--- Recorded data Enclosed Below ---
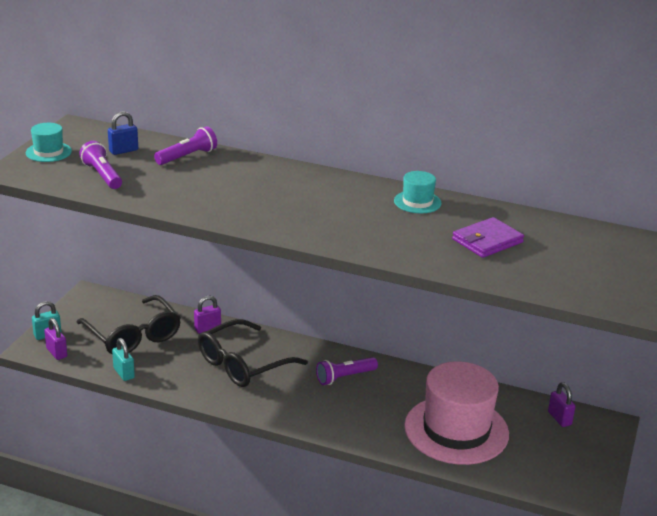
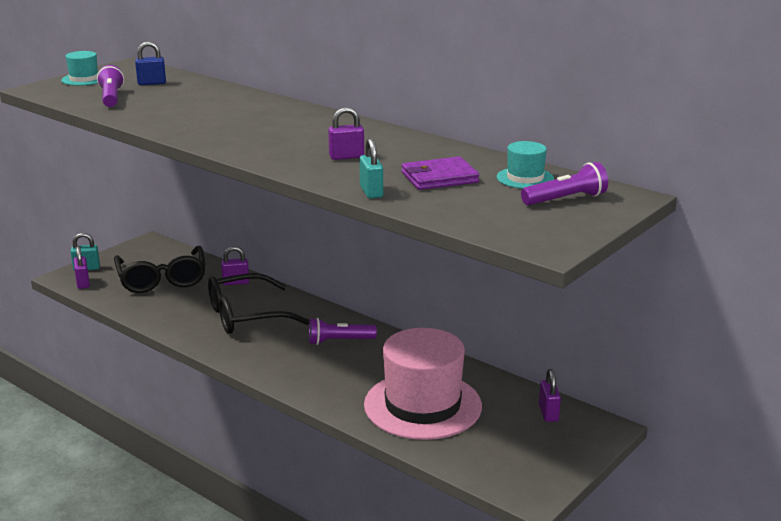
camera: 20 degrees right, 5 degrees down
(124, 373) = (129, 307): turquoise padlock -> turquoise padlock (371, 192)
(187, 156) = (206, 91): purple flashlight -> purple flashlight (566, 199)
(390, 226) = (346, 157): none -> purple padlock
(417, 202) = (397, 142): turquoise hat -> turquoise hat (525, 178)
--- End of Enclosed Recorded data ---
--- Recorded data Enclosed Below ---
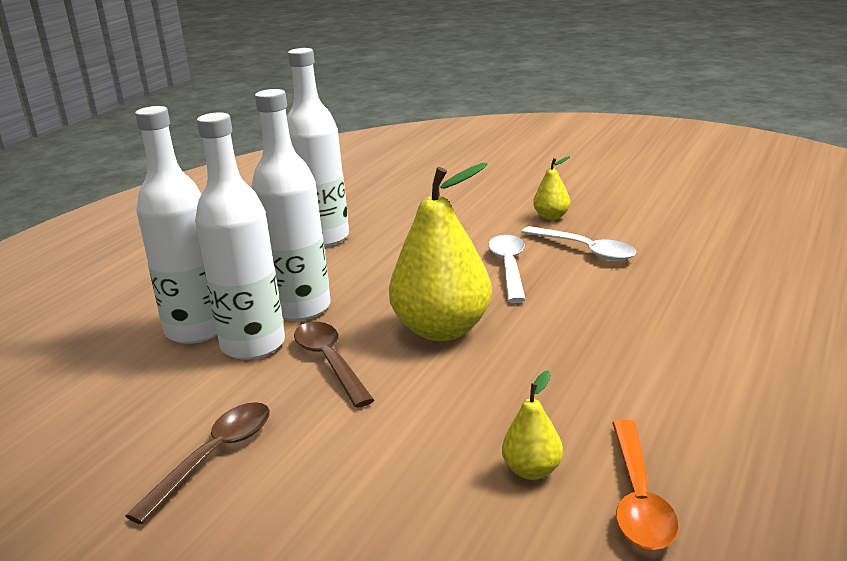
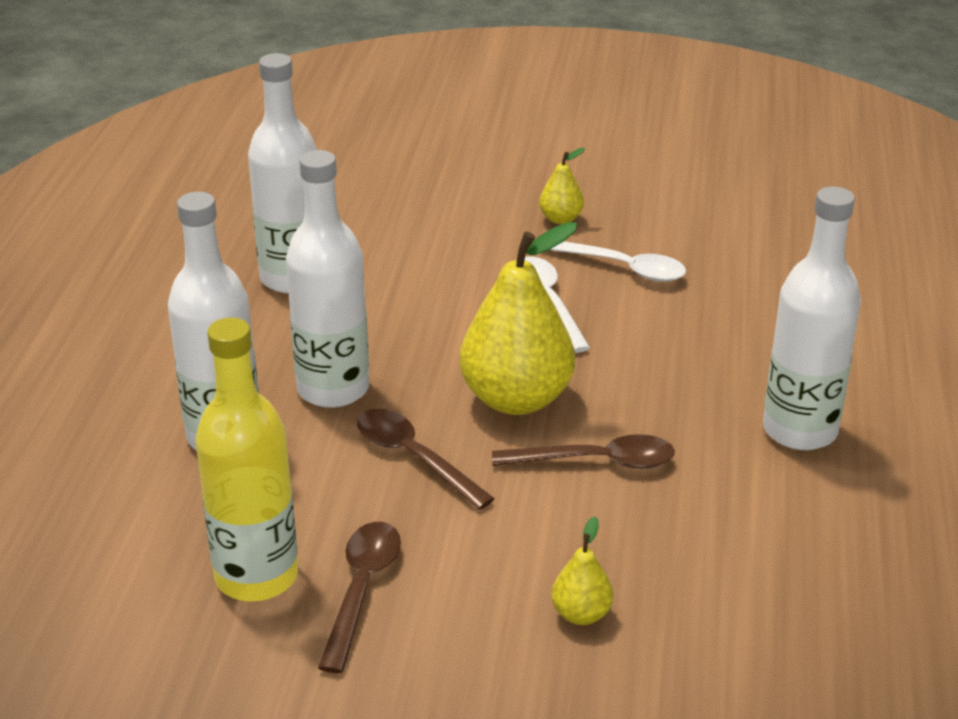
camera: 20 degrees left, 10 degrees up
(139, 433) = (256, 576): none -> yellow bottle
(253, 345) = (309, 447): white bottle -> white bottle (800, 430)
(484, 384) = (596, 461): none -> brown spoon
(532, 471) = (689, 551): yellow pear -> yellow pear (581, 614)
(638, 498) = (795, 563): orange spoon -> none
--- End of Enclosed Recorded data ---
--- Recorded data Enclosed Below ---
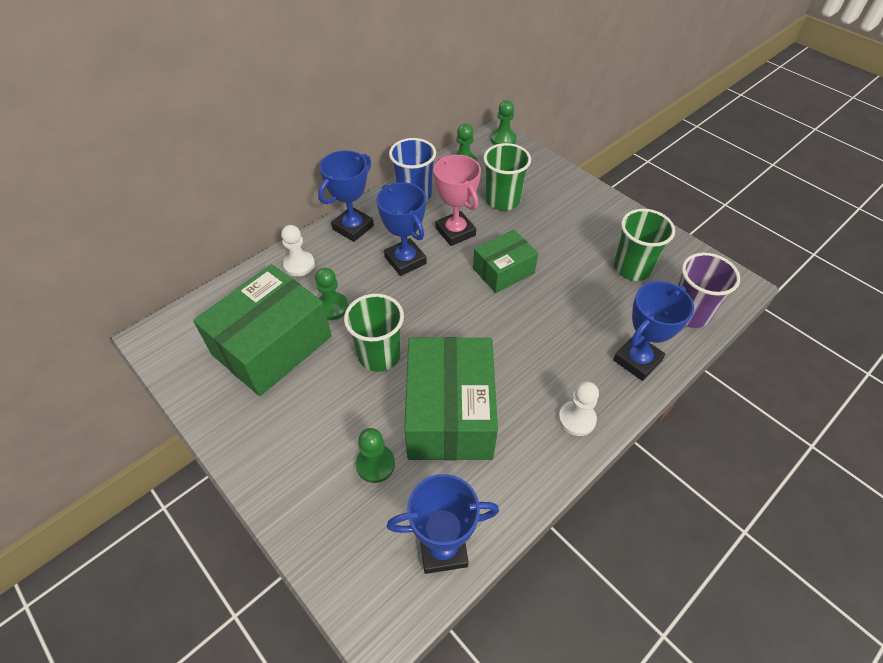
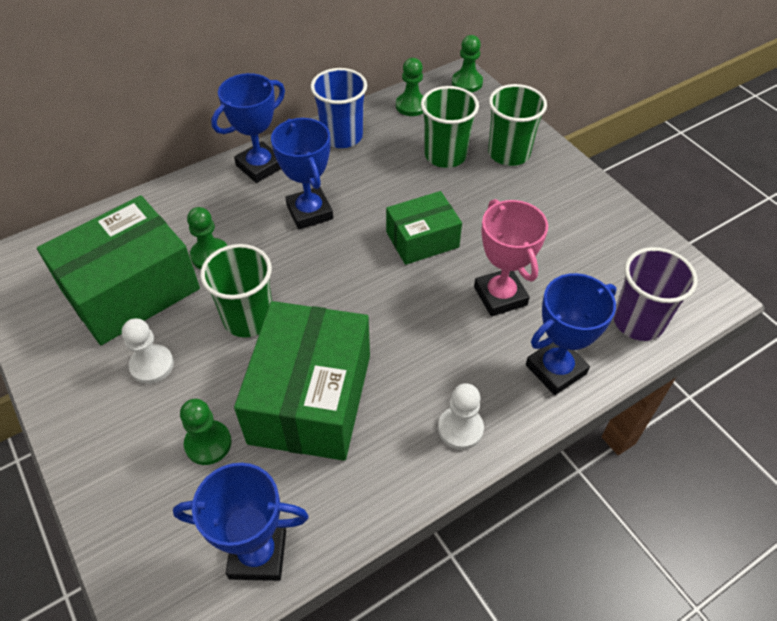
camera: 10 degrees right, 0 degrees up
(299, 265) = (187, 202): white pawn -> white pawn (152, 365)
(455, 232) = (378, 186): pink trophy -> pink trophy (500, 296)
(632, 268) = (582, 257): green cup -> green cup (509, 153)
--- End of Enclosed Recorded data ---
Restate word for word the entries above, starting at the line with "(390, 226) = (346, 157): none" and ending at the line with "(417, 202) = (397, 142): turquoise", inclusive, and no others.

(390, 226) = (346, 157): none -> purple padlock
(417, 202) = (397, 142): turquoise hat -> turquoise hat (525, 178)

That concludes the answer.